> Provided material:
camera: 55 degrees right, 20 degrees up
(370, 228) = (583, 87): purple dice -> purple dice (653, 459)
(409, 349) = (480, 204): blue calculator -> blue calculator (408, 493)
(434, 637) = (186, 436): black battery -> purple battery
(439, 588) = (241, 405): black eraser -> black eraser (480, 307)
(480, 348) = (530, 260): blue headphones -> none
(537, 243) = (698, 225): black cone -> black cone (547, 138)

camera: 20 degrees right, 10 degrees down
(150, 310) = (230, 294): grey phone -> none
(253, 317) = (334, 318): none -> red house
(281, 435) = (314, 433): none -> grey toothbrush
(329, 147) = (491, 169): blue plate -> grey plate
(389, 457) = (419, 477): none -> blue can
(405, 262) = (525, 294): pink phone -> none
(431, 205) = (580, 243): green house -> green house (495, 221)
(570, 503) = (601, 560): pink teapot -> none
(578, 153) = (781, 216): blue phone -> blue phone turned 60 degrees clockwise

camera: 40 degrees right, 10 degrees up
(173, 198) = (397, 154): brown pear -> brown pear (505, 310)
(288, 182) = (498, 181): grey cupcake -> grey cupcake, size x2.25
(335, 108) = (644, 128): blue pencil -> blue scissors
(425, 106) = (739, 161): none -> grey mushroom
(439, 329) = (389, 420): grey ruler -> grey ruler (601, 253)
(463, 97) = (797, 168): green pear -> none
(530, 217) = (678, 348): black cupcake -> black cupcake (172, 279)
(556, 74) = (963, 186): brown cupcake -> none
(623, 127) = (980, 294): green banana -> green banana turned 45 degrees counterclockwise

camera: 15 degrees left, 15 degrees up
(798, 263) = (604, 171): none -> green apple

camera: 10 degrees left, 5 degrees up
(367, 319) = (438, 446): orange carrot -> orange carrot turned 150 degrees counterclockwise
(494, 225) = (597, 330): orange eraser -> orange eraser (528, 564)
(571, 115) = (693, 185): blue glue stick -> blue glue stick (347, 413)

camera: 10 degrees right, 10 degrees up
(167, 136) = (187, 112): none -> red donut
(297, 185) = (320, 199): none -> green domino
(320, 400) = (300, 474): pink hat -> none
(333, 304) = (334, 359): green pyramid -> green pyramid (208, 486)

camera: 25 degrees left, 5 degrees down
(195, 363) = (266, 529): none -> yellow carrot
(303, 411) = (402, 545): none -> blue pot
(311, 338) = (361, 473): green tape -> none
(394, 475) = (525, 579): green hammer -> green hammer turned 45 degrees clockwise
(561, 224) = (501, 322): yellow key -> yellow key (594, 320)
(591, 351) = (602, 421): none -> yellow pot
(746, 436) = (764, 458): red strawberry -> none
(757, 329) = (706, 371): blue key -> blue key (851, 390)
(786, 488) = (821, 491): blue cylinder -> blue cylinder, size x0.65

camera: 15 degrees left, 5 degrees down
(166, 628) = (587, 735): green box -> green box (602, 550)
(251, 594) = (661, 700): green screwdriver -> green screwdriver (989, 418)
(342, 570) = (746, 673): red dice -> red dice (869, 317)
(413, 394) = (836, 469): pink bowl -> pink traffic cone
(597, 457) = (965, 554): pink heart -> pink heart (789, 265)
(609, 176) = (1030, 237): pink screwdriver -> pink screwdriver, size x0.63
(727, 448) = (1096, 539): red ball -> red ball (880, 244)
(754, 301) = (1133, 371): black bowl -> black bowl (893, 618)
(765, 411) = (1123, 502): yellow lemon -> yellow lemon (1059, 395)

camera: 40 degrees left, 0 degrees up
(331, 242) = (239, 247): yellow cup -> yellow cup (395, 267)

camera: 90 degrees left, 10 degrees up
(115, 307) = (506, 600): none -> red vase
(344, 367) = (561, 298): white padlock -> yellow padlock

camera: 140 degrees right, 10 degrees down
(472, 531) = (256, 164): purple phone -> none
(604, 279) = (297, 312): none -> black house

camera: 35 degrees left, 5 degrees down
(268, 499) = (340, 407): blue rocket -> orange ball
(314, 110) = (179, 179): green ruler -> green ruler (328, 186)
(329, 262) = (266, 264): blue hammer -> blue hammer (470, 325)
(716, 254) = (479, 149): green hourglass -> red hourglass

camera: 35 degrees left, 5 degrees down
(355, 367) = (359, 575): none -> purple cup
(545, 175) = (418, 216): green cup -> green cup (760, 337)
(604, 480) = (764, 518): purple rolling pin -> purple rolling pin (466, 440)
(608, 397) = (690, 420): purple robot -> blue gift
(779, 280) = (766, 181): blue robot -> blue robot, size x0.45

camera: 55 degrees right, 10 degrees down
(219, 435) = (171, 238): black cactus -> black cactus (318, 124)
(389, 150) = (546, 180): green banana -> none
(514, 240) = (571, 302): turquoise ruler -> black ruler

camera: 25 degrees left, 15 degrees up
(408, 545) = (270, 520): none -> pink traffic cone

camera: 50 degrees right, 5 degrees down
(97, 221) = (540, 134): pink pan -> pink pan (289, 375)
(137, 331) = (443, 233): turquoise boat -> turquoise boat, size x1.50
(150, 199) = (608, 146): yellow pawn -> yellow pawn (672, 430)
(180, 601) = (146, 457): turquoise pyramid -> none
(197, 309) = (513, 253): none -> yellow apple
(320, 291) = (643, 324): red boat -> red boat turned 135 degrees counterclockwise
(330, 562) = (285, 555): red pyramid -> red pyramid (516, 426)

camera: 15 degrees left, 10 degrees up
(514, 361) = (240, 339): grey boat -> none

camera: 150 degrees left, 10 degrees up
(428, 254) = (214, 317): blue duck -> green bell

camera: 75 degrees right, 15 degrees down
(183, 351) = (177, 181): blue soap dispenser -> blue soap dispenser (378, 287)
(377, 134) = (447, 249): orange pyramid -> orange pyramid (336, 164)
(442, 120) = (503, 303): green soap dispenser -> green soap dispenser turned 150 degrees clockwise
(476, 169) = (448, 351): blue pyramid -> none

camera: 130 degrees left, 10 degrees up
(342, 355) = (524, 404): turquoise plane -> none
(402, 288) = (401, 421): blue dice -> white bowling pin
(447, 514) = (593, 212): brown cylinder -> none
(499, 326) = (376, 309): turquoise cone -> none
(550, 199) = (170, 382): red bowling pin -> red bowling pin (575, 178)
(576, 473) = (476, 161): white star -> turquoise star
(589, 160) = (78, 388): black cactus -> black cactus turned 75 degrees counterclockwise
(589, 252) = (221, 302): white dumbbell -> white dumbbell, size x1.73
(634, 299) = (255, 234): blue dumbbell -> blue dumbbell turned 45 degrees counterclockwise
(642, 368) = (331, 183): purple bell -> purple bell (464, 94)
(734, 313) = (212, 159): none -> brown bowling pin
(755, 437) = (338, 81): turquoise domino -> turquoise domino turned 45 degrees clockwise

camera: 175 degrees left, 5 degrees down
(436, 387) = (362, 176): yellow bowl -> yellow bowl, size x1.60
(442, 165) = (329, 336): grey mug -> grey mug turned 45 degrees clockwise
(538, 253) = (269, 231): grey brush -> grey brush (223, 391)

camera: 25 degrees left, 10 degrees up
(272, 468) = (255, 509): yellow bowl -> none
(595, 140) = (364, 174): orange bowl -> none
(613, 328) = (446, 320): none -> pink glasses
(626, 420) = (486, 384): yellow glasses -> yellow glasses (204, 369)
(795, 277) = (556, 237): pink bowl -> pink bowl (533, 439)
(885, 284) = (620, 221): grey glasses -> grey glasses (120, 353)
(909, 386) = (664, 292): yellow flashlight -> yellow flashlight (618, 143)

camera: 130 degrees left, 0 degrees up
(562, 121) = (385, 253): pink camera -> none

> What needs to be done: Repeat each entry word for word.

> Answer box:
camera: 55 degrees right, 20 degrees up
(370, 228) = (583, 87): purple dice -> purple dice (653, 459)
(409, 349) = (480, 204): blue calculator -> blue calculator (408, 493)
(434, 637) = (186, 436): black battery -> purple battery
(439, 588) = (241, 405): black eraser -> black eraser (480, 307)
(480, 348) = (530, 260): blue headphones -> none
(537, 243) = (698, 225): black cone -> black cone (547, 138)

camera: 20 degrees right, 10 degrees down
(150, 310) = (230, 294): grey phone -> none
(253, 317) = (334, 318): none -> red house
(281, 435) = (314, 433): none -> grey toothbrush
(329, 147) = (491, 169): blue plate -> grey plate
(389, 457) = (419, 477): none -> blue can
(405, 262) = (525, 294): pink phone -> none
(431, 205) = (580, 243): green house -> green house (495, 221)
(570, 503) = (601, 560): pink teapot -> none
(578, 153) = (781, 216): blue phone -> blue phone turned 60 degrees clockwise

camera: 40 degrees right, 10 degrees up
(173, 198) = (397, 154): brown pear -> brown pear (505, 310)
(288, 182) = (498, 181): grey cupcake -> grey cupcake, size x2.25
(335, 108) = (644, 128): blue pencil -> blue scissors
(425, 106) = (739, 161): none -> grey mushroom
(439, 329) = (389, 420): grey ruler -> grey ruler (601, 253)
(463, 97) = (797, 168): green pear -> none
(530, 217) = (678, 348): black cupcake -> black cupcake (172, 279)
(556, 74) = (963, 186): brown cupcake -> none
(623, 127) = (980, 294): green banana -> green banana turned 45 degrees counterclockwise

camera: 15 degrees left, 15 degrees up
(798, 263) = (604, 171): none -> green apple

camera: 10 degrees left, 5 degrees up
(367, 319) = (438, 446): orange carrot -> orange carrot turned 150 degrees counterclockwise
(494, 225) = (597, 330): orange eraser -> orange eraser (528, 564)
(571, 115) = (693, 185): blue glue stick -> blue glue stick (347, 413)

camera: 10 degrees right, 10 degrees up
(167, 136) = (187, 112): none -> red donut
(297, 185) = (320, 199): none -> green domino
(320, 400) = (300, 474): pink hat -> none
(333, 304) = (334, 359): green pyramid -> green pyramid (208, 486)

camera: 25 degrees left, 5 degrees down
(195, 363) = (266, 529): none -> yellow carrot
(303, 411) = (402, 545): none -> blue pot
(311, 338) = (361, 473): green tape -> none
(394, 475) = (525, 579): green hammer -> green hammer turned 45 degrees clockwise
(561, 224) = (501, 322): yellow key -> yellow key (594, 320)
(591, 351) = (602, 421): none -> yellow pot
(746, 436) = (764, 458): red strawberry -> none
(757, 329) = (706, 371): blue key -> blue key (851, 390)
(786, 488) = (821, 491): blue cylinder -> blue cylinder, size x0.65

camera: 15 degrees left, 5 degrees down
(166, 628) = (587, 735): green box -> green box (602, 550)
(251, 594) = (661, 700): green screwdriver -> green screwdriver (989, 418)
(342, 570) = (746, 673): red dice -> red dice (869, 317)
(413, 394) = (836, 469): pink bowl -> pink traffic cone
(597, 457) = (965, 554): pink heart -> pink heart (789, 265)
(609, 176) = (1030, 237): pink screwdriver -> pink screwdriver, size x0.63
(727, 448) = (1096, 539): red ball -> red ball (880, 244)
(754, 301) = (1133, 371): black bowl -> black bowl (893, 618)
(765, 411) = (1123, 502): yellow lemon -> yellow lemon (1059, 395)

camera: 40 degrees left, 0 degrees up
(331, 242) = (239, 247): yellow cup -> yellow cup (395, 267)

camera: 90 degrees left, 10 degrees up
(115, 307) = (506, 600): none -> red vase
(344, 367) = (561, 298): white padlock -> yellow padlock

camera: 140 degrees right, 10 degrees down
(472, 531) = (256, 164): purple phone -> none
(604, 279) = (297, 312): none -> black house

camera: 35 degrees left, 5 degrees down
(268, 499) = (340, 407): blue rocket -> orange ball
(314, 110) = (179, 179): green ruler -> green ruler (328, 186)
(329, 262) = (266, 264): blue hammer -> blue hammer (470, 325)
(716, 254) = (479, 149): green hourglass -> red hourglass

camera: 35 degrees left, 5 degrees down
(355, 367) = (359, 575): none -> purple cup
(545, 175) = (418, 216): green cup -> green cup (760, 337)
(604, 480) = (764, 518): purple rolling pin -> purple rolling pin (466, 440)
(608, 397) = (690, 420): purple robot -> blue gift
(779, 280) = (766, 181): blue robot -> blue robot, size x0.45

camera: 55 degrees right, 10 degrees down
(219, 435) = (171, 238): black cactus -> black cactus (318, 124)
(389, 150) = (546, 180): green banana -> none
(514, 240) = (571, 302): turquoise ruler -> black ruler

camera: 25 degrees left, 15 degrees up
(408, 545) = (270, 520): none -> pink traffic cone

camera: 50 degrees right, 5 degrees down
(97, 221) = (540, 134): pink pan -> pink pan (289, 375)
(137, 331) = (443, 233): turquoise boat -> turquoise boat, size x1.50
(150, 199) = (608, 146): yellow pawn -> yellow pawn (672, 430)
(180, 601) = (146, 457): turquoise pyramid -> none
(197, 309) = (513, 253): none -> yellow apple
(320, 291) = (643, 324): red boat -> red boat turned 135 degrees counterclockwise
(330, 562) = (285, 555): red pyramid -> red pyramid (516, 426)

camera: 15 degrees left, 10 degrees up
(514, 361) = (240, 339): grey boat -> none

camera: 150 degrees left, 10 degrees up
(428, 254) = (214, 317): blue duck -> green bell

camera: 75 degrees right, 15 degrees down
(183, 351) = (177, 181): blue soap dispenser -> blue soap dispenser (378, 287)
(377, 134) = (447, 249): orange pyramid -> orange pyramid (336, 164)
(442, 120) = (503, 303): green soap dispenser -> green soap dispenser turned 150 degrees clockwise
(476, 169) = (448, 351): blue pyramid -> none

camera: 130 degrees left, 10 degrees up
(342, 355) = (524, 404): turquoise plane -> none
(402, 288) = (401, 421): blue dice -> white bowling pin
(447, 514) = (593, 212): brown cylinder -> none
(499, 326) = (376, 309): turquoise cone -> none
(550, 199) = (170, 382): red bowling pin -> red bowling pin (575, 178)
(576, 473) = (476, 161): white star -> turquoise star
(589, 160) = (78, 388): black cactus -> black cactus turned 75 degrees counterclockwise
(589, 252) = (221, 302): white dumbbell -> white dumbbell, size x1.73
(634, 299) = (255, 234): blue dumbbell -> blue dumbbell turned 45 degrees counterclockwise
(642, 368) = (331, 183): purple bell -> purple bell (464, 94)
(734, 313) = (212, 159): none -> brown bowling pin
(755, 437) = (338, 81): turquoise domino -> turquoise domino turned 45 degrees clockwise

camera: 175 degrees left, 5 degrees down
(436, 387) = (362, 176): yellow bowl -> yellow bowl, size x1.60
(442, 165) = (329, 336): grey mug -> grey mug turned 45 degrees clockwise
(538, 253) = (269, 231): grey brush -> grey brush (223, 391)

camera: 25 degrees left, 10 degrees up
(272, 468) = (255, 509): yellow bowl -> none
(595, 140) = (364, 174): orange bowl -> none
(613, 328) = (446, 320): none -> pink glasses
(626, 420) = (486, 384): yellow glasses -> yellow glasses (204, 369)
(795, 277) = (556, 237): pink bowl -> pink bowl (533, 439)
(885, 284) = (620, 221): grey glasses -> grey glasses (120, 353)
(909, 386) = (664, 292): yellow flashlight -> yellow flashlight (618, 143)

camera: 130 degrees left, 0 degrees up
(562, 121) = (385, 253): pink camera -> none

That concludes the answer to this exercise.